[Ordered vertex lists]

Segment Open

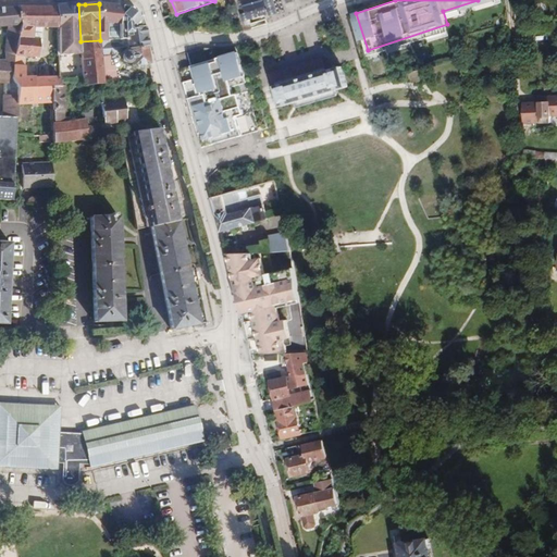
[(82,52),(81,41),(78,4),(56,5),(56,7),(57,28),(58,54),(82,52)]
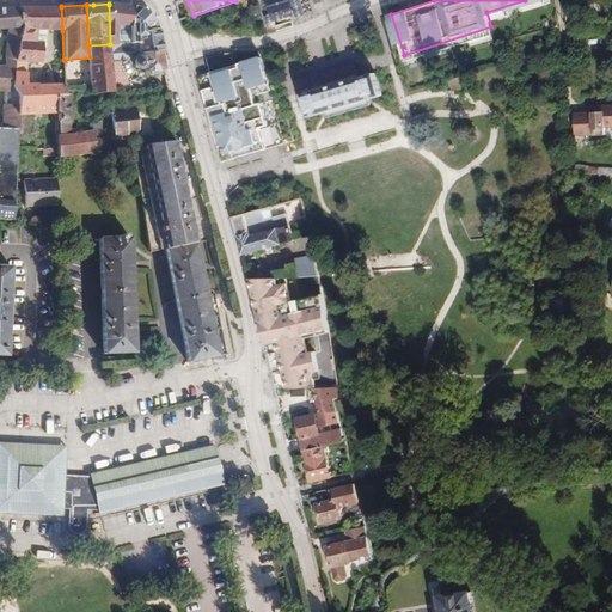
[(133,43),(133,7),(109,5),(110,44),(133,43)]
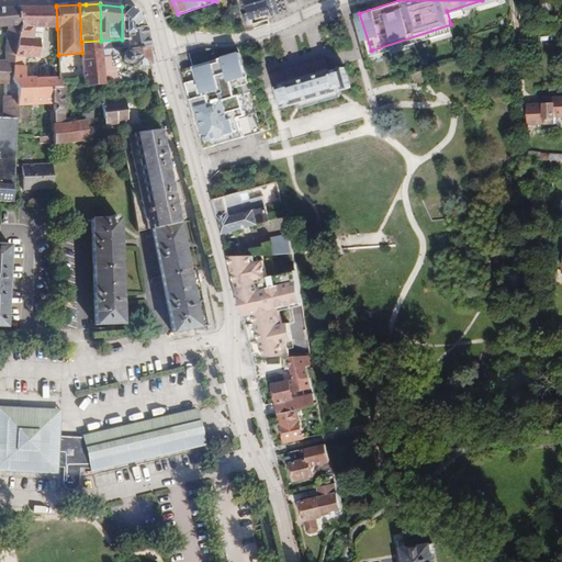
[(60,88),(60,83),(59,65),(40,66),(41,78),(34,78),(24,78),(26,58),(37,59),(40,34),(34,33),(34,27),(57,29),(56,7),(19,7),(19,8),(20,29),(14,57),(10,91),(18,90),(18,105),(54,103),(53,88),(60,88)]
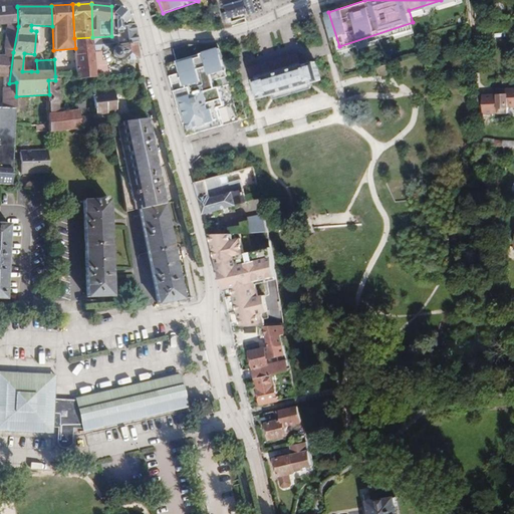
[(117,36),(133,25),(133,23),(131,17),(118,6),(111,6),(111,36),(117,36)]
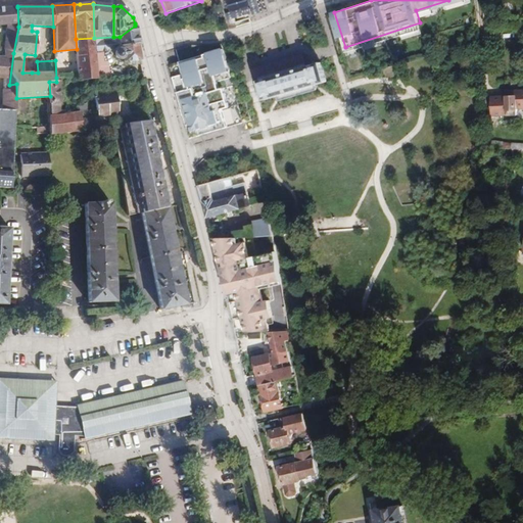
[(18,27),(17,7),(0,8),(0,25),(7,25),(4,50),(5,50),(4,57),(0,56),(0,78),(4,78),(3,89),(2,109),(15,110),(16,98),(16,84),(9,85),(13,53),(18,27)]
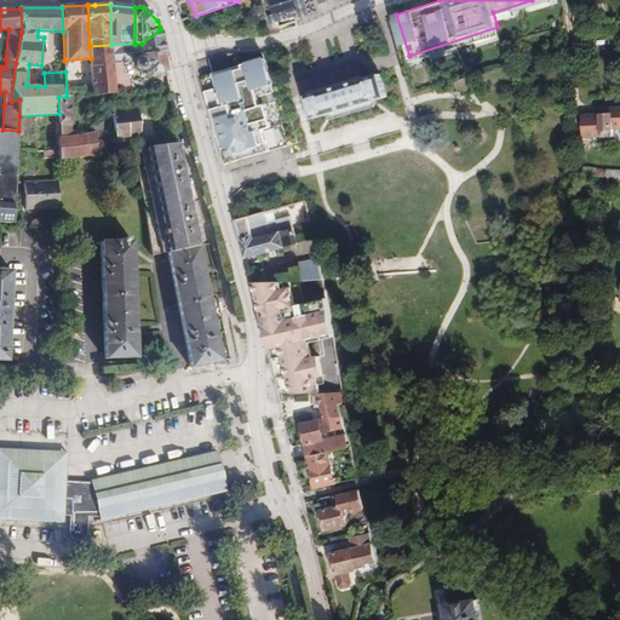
[(164,52),(160,30),(142,44),(144,55),(164,52)]
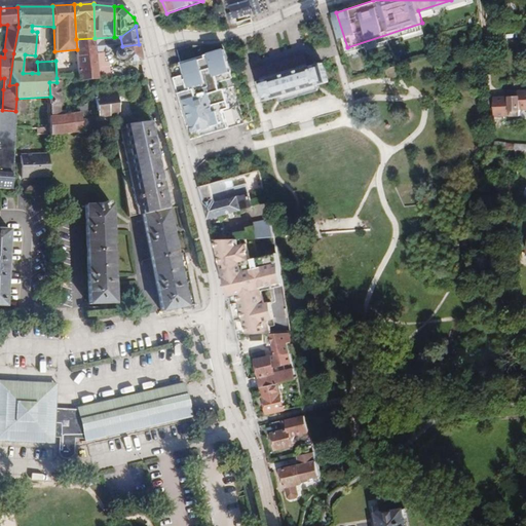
[(433,36),(435,45),(441,43),(440,34),(433,36)]
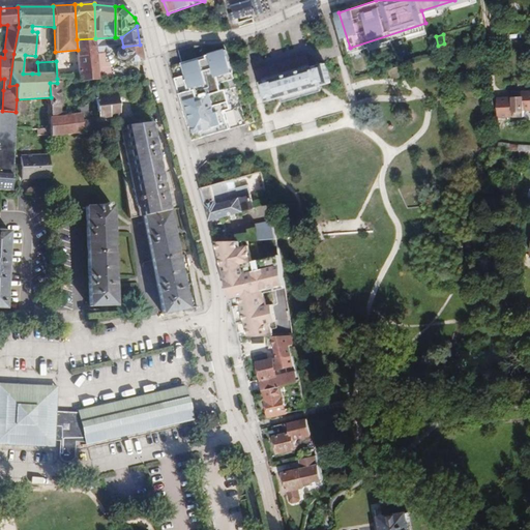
[(123,47),(121,37),(115,37),(95,38),(77,39),(78,50),(80,78),(80,81),(98,79),(97,55),(96,52),(119,51),(117,53),(116,55),(117,56),(117,57),(118,58),(118,59),(120,59),(121,59),(122,59),(123,58),(124,57),(125,63),(143,61),(140,45),(123,47)]
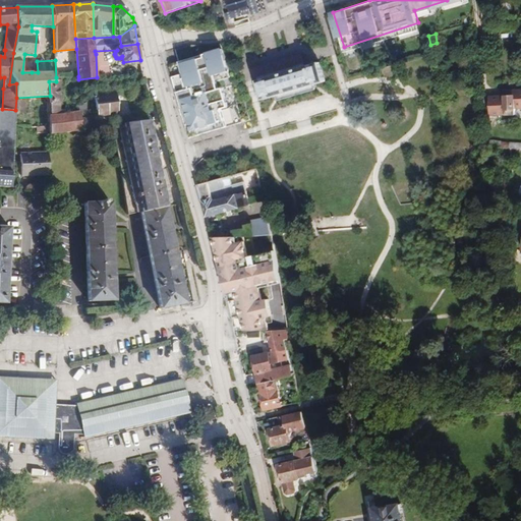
[(186,43),(172,48),(175,60),(166,63),(169,75),(174,96),(181,119),(183,128),(185,136),(241,121),(227,72),(240,69),(232,40),(216,42),(203,43),(186,43)]
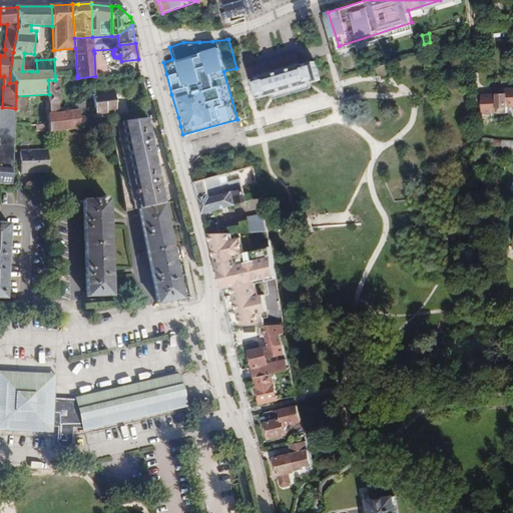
[(99,53),(94,53),(95,76),(116,74),(115,64),(105,65),(104,59),(99,59),(99,53)]
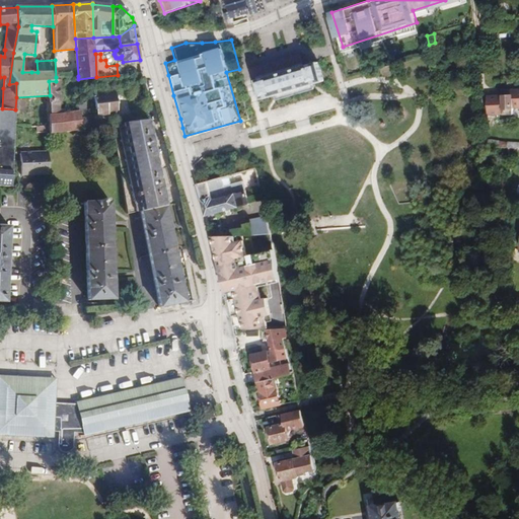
[(257,80),(264,99),(323,81),(318,63),(304,67),(300,55),(269,65),(272,76),(257,80)]
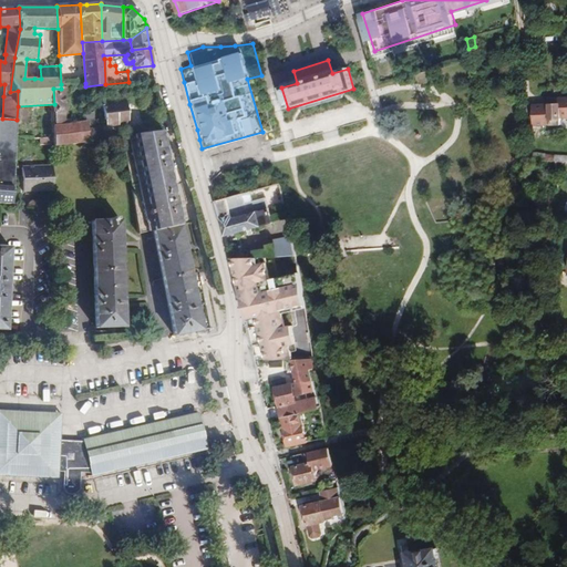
[(62,89),(61,89),(53,89),(54,104),(54,114),(53,114),(53,124),(65,124),(64,89),(62,89)]
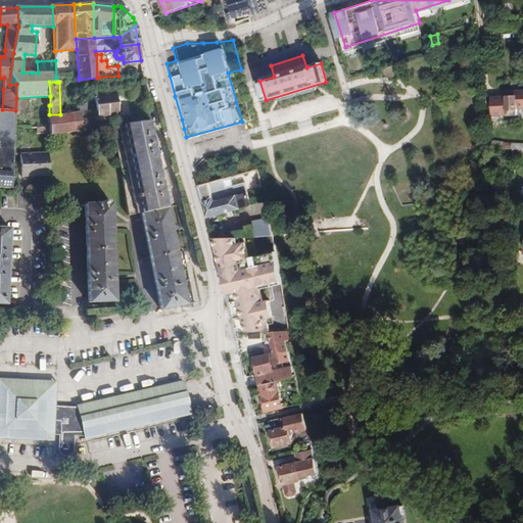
[(115,93),(95,95),(97,116),(119,113),(115,93)]
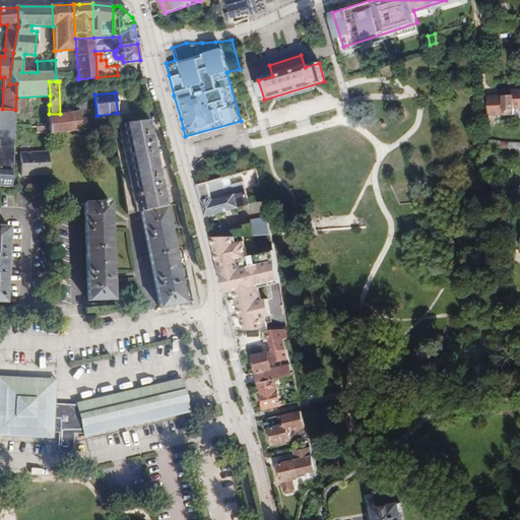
[(514,95),(486,96),(488,117),(496,116),(496,128),(512,127),(511,115),(515,115),(514,95)]
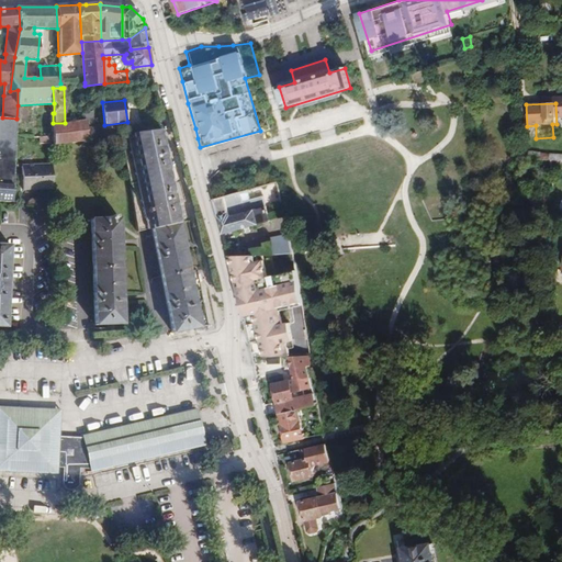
[(0,201),(11,202),(17,119),(2,117),(0,116),(0,201)]
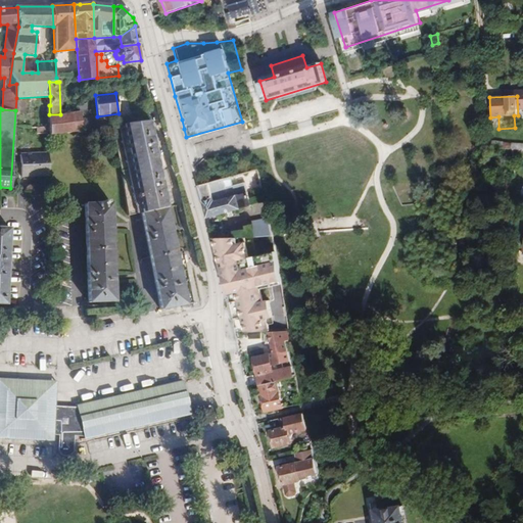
[(88,111),(79,112),(80,132),(93,130),(92,124),(92,116),(88,117),(88,111)]
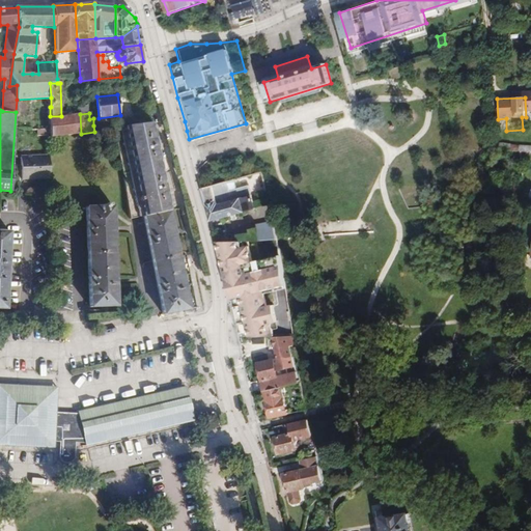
[(81,134),(80,114),(50,118),(50,137),(81,134)]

Segment Closed

WHAT TO DO:
Your answer must be an exact copy of the lines from the start of the entries through the line with "[(433,36),(435,45),(441,43),(440,34),(433,36)]", with no pictures.

ANSWER TO THE EXERCISE:
[(82,52),(81,41),(78,4),(56,5),(56,7),(57,28),(58,54),(82,52)]
[(133,43),(133,7),(109,5),(110,44),(133,43)]
[(60,88),(60,83),(59,65),(40,66),(41,78),(34,78),(24,78),(26,58),(37,59),(40,34),(34,33),(34,27),(57,29),(56,7),(19,7),(19,8),(20,29),(14,57),(10,91),(18,90),(18,105),(54,103),(53,88),(60,88)]
[(117,36),(133,25),(133,23),(131,17),(118,6),(111,6),(111,36),(117,36)]
[(18,27),(17,7),(0,8),(0,25),(7,25),(4,50),(5,50),(4,57),(0,56),(0,78),(4,78),(3,89),(2,109),(15,110),(16,98),(16,84),(9,85),(13,53),(18,27)]
[(164,52),(160,30),(142,44),(144,55),(164,52)]
[(433,36),(435,45),(441,43),(440,34),(433,36)]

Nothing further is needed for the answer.